All pictures are to be dropped, and the remaining data set down exactly.
Segment Open
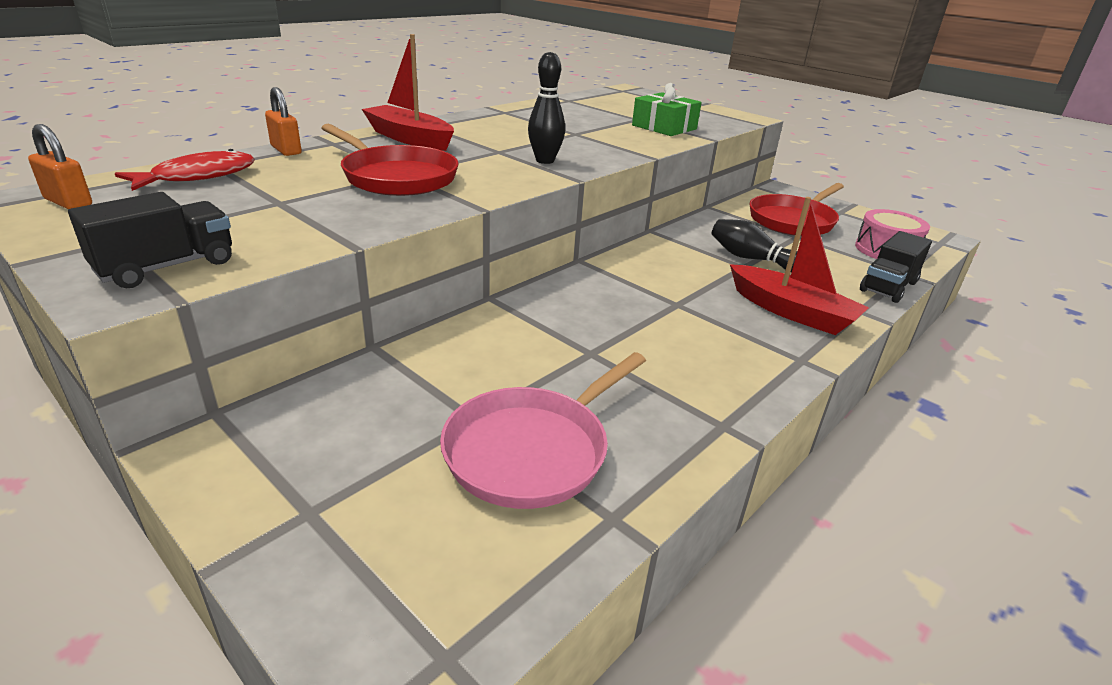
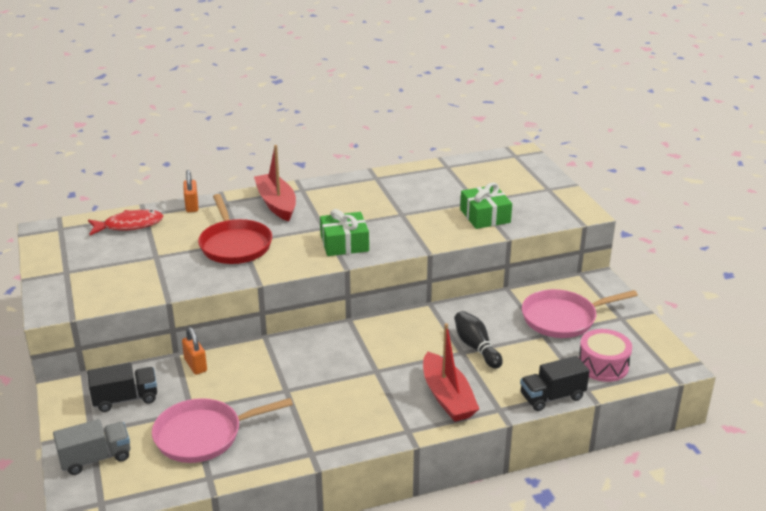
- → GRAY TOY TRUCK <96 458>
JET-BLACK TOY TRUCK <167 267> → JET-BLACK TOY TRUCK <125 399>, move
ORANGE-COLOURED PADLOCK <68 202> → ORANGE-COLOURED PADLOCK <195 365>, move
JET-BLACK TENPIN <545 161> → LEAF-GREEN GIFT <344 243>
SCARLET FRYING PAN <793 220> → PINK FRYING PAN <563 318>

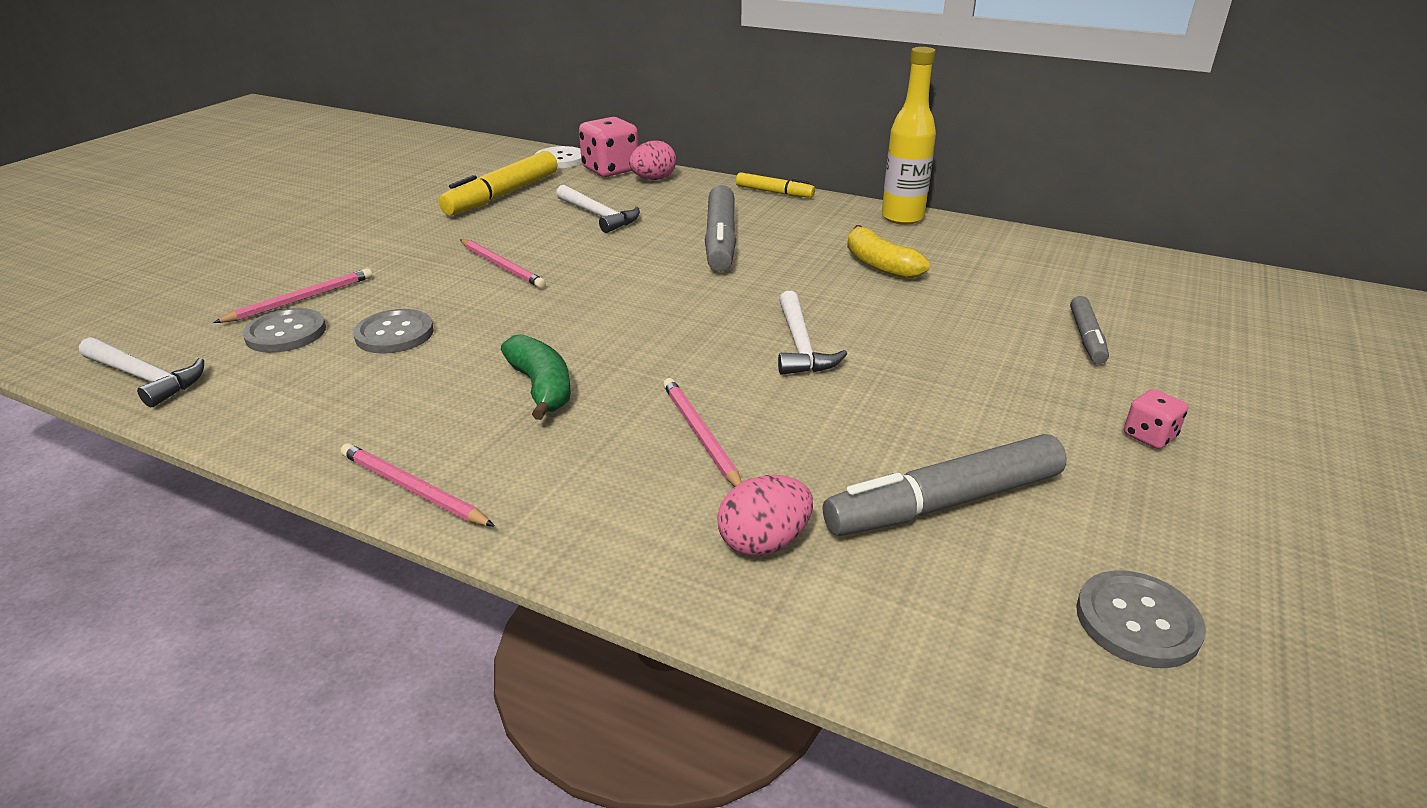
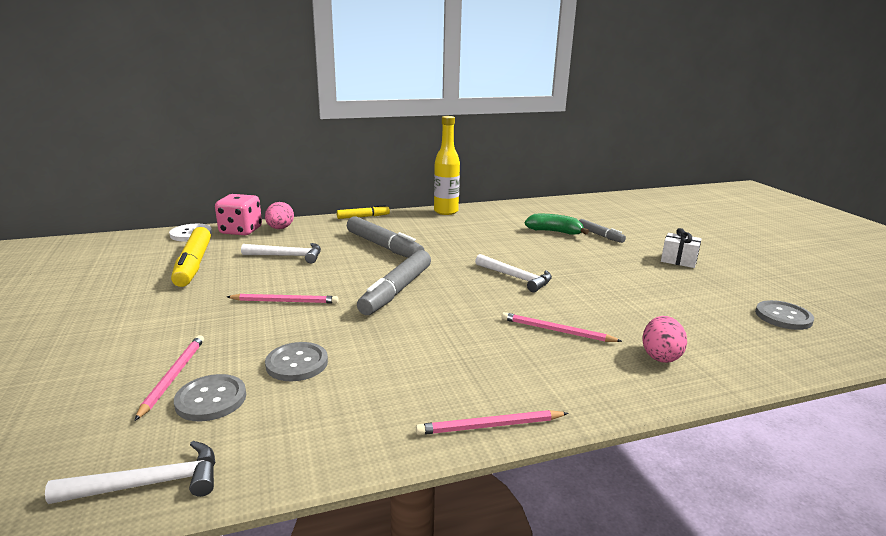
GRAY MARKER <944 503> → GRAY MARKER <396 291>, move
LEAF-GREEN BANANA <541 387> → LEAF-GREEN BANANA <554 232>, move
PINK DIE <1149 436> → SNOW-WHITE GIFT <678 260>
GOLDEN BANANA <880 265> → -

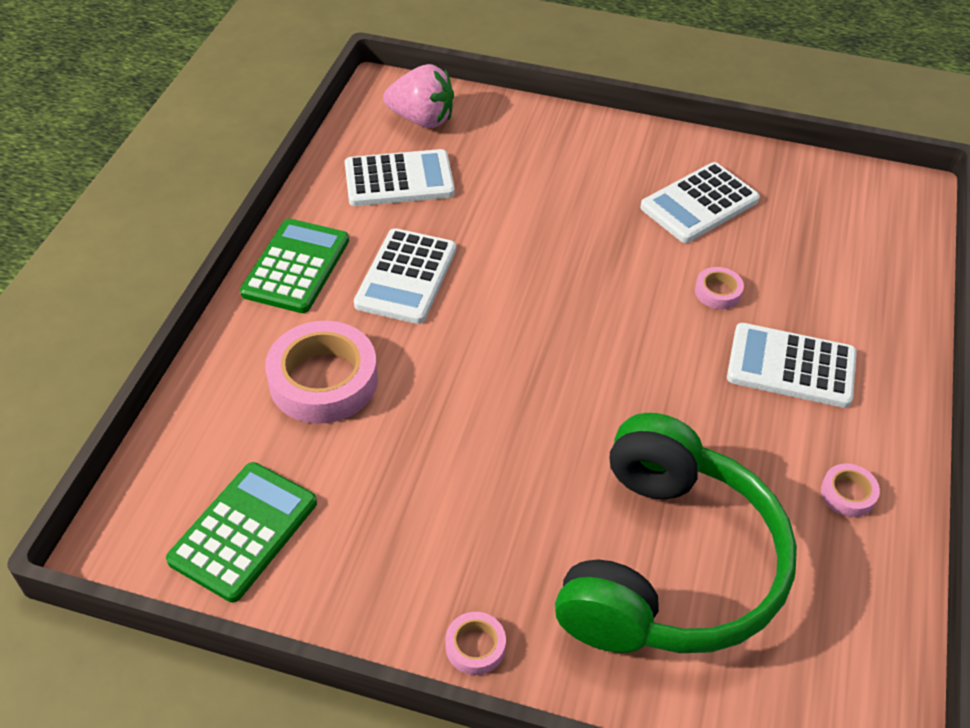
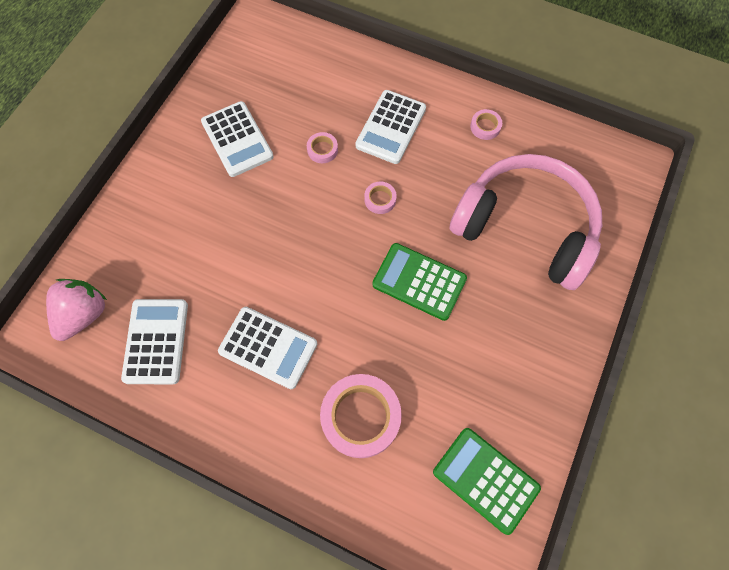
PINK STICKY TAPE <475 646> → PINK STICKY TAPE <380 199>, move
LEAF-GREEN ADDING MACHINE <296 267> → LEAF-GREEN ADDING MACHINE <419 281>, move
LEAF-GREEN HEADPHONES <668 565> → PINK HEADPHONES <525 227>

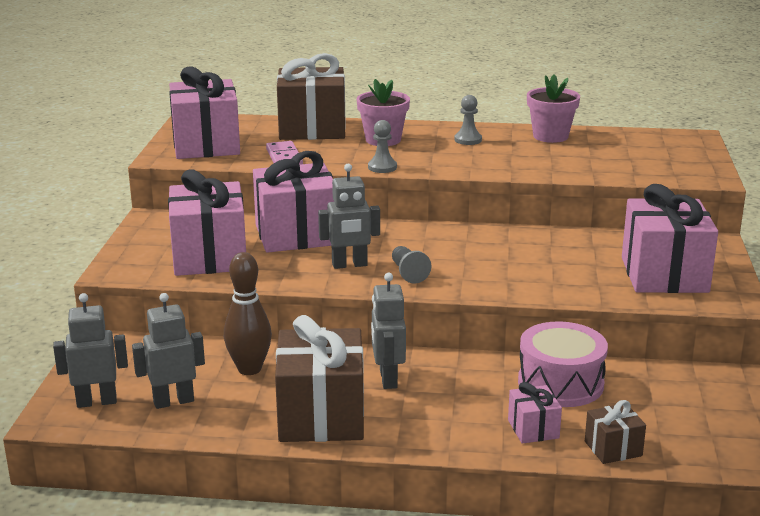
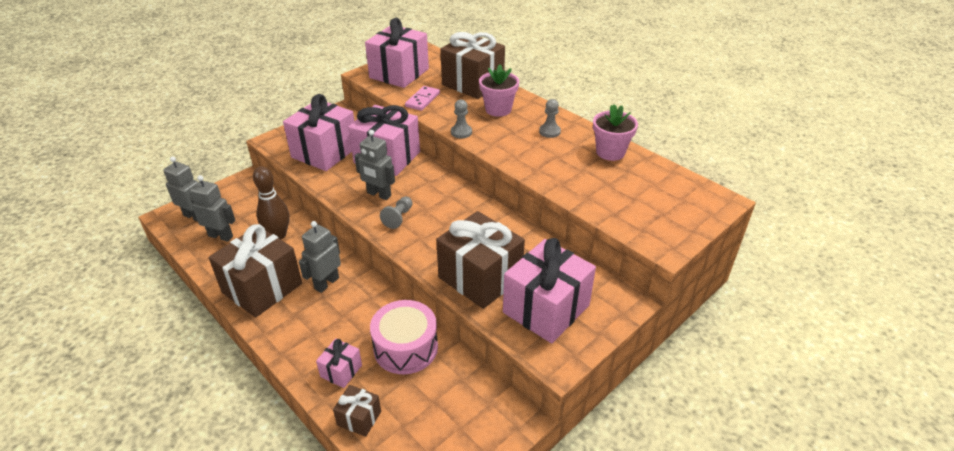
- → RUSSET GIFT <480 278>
Segment Closed
> [Answer below]
- → GRAY TOY TRUCK <96 458>
JET-BLACK TOY TRUCK <167 267> → JET-BLACK TOY TRUCK <125 399>, move
ORANGE-COLOURED PADLOCK <68 202> → ORANGE-COLOURED PADLOCK <195 365>, move
JET-BLACK TENPIN <545 161> → LEAF-GREEN GIFT <344 243>
SCARLET FRYING PAN <793 220> → PINK FRYING PAN <563 318>

GRAY MARKER <944 503> → GRAY MARKER <396 291>, move
LEAF-GREEN BANANA <541 387> → LEAF-GREEN BANANA <554 232>, move
PINK DIE <1149 436> → SNOW-WHITE GIFT <678 260>
GOLDEN BANANA <880 265> → -

PINK STICKY TAPE <475 646> → PINK STICKY TAPE <380 199>, move
LEAF-GREEN ADDING MACHINE <296 267> → LEAF-GREEN ADDING MACHINE <419 281>, move
LEAF-GREEN HEADPHONES <668 565> → PINK HEADPHONES <525 227>

- → RUSSET GIFT <480 278>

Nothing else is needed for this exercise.